**Task goal:** Without any of the pictures, print every record below exactly.

**Available records:**
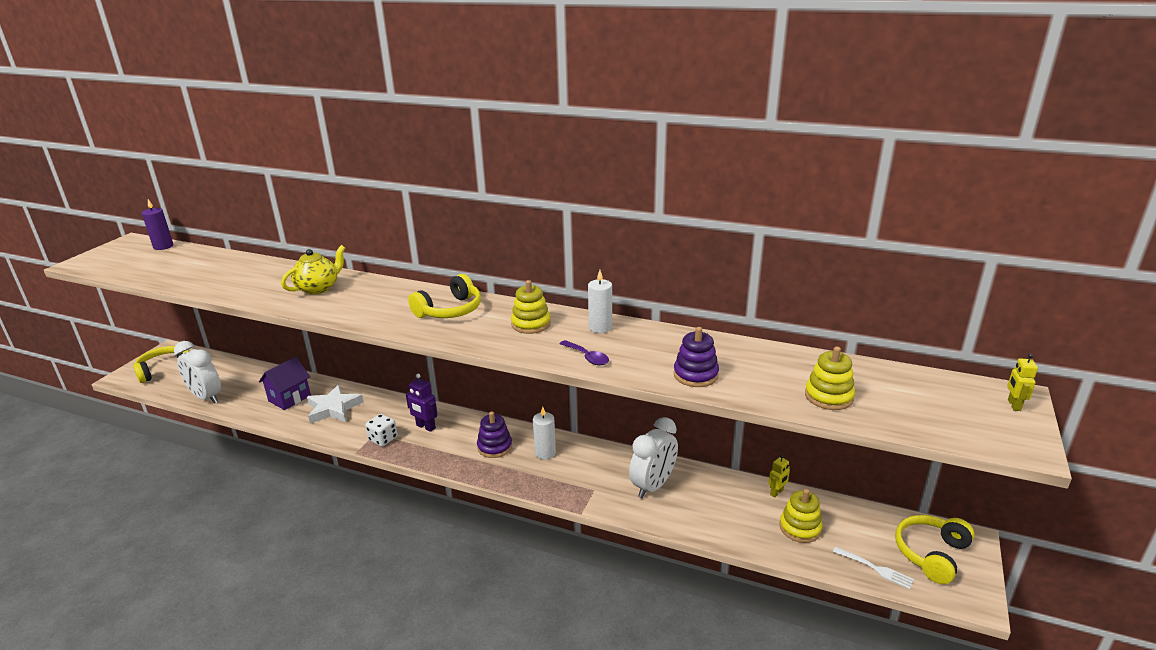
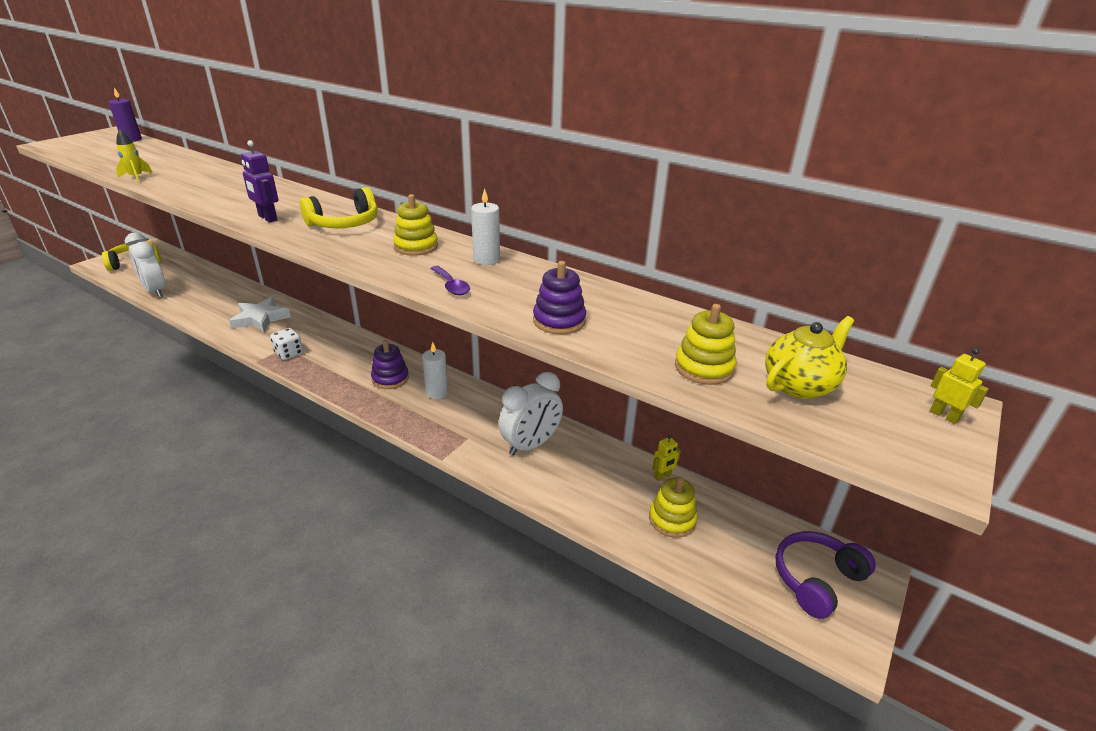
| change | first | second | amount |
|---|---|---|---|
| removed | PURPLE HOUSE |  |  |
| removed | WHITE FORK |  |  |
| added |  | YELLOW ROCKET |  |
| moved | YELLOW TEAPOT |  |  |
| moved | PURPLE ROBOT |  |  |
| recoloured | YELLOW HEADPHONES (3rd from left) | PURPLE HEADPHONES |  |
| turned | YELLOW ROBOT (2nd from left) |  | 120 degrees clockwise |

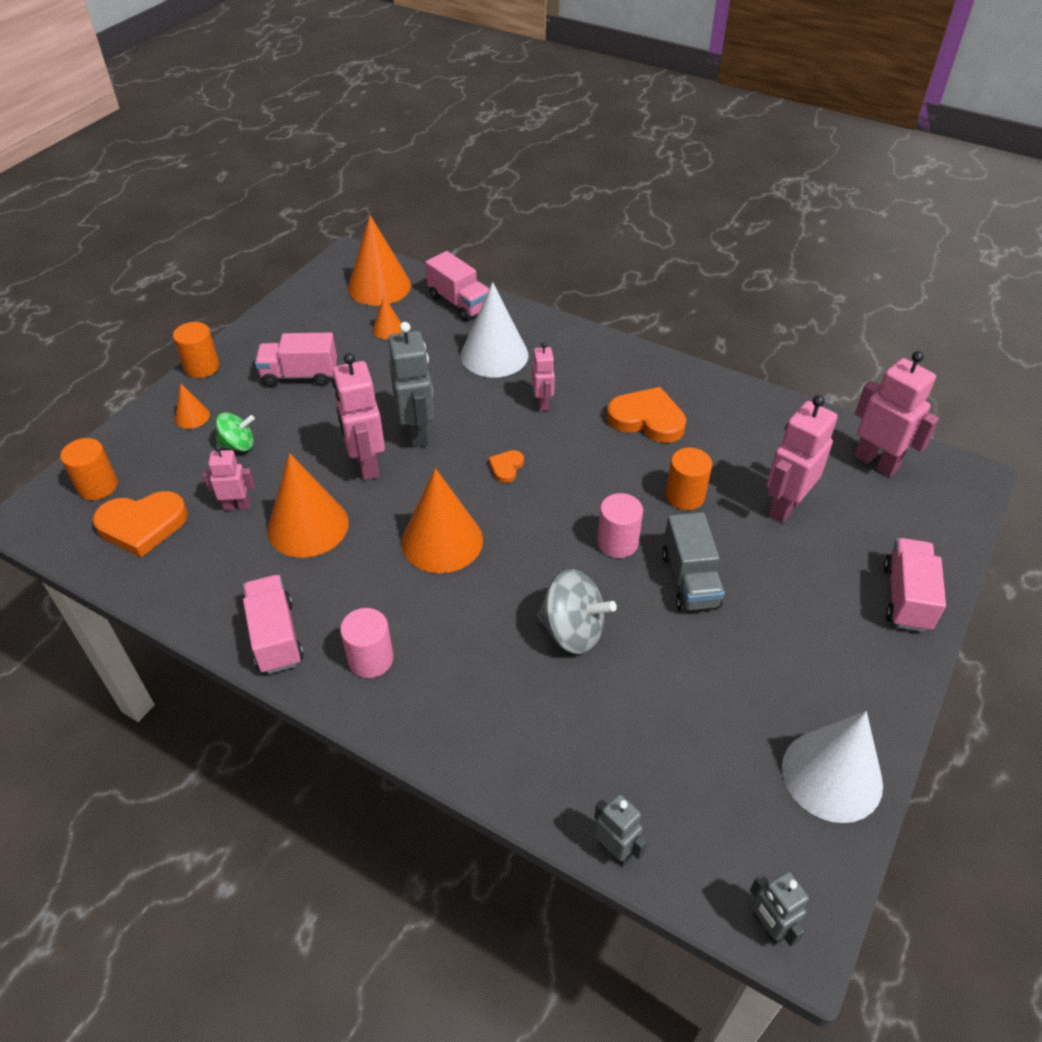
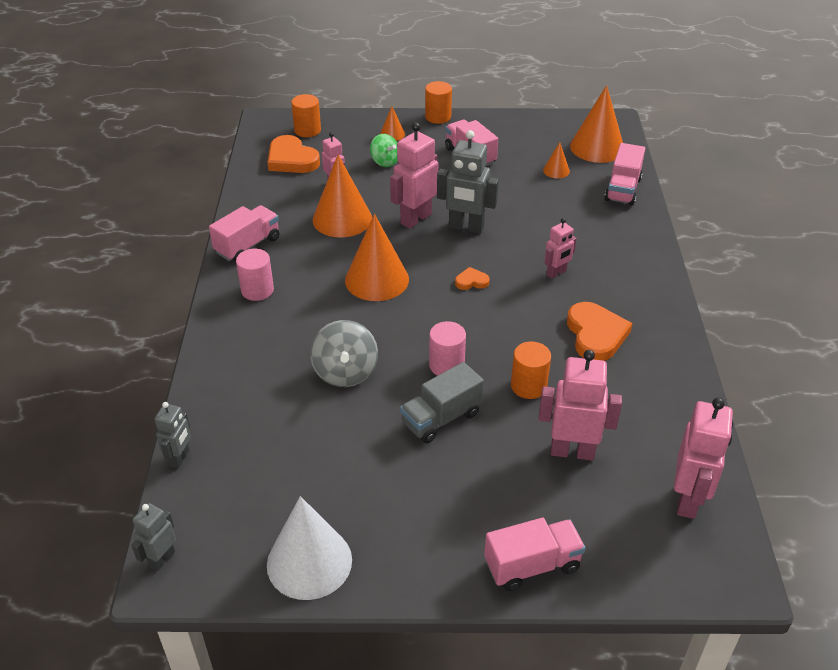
| change | first | second | amount |
|---|---|---|---|
| removed | WHITE CONE (1st from left) |  |  |
| turned | GREY ROBOT (1st from left in the first image) | GREY ROBOT (3rd from left) | 60 degrees clockwise |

**Answer:**
| change | first | second | amount |
|---|---|---|---|
| removed | PURPLE HOUSE |  |  |
| removed | WHITE FORK |  |  |
| added |  | YELLOW ROCKET |  |
| moved | YELLOW TEAPOT |  |  |
| moved | PURPLE ROBOT |  |  |
| recoloured | YELLOW HEADPHONES (3rd from left) | PURPLE HEADPHONES |  |
| turned | YELLOW ROBOT (2nd from left) |  | 120 degrees clockwise |

| change | first | second | amount |
|---|---|---|---|
| removed | WHITE CONE (1st from left) |  |  |
| turned | GREY ROBOT (1st from left in the first image) | GREY ROBOT (3rd from left) | 60 degrees clockwise |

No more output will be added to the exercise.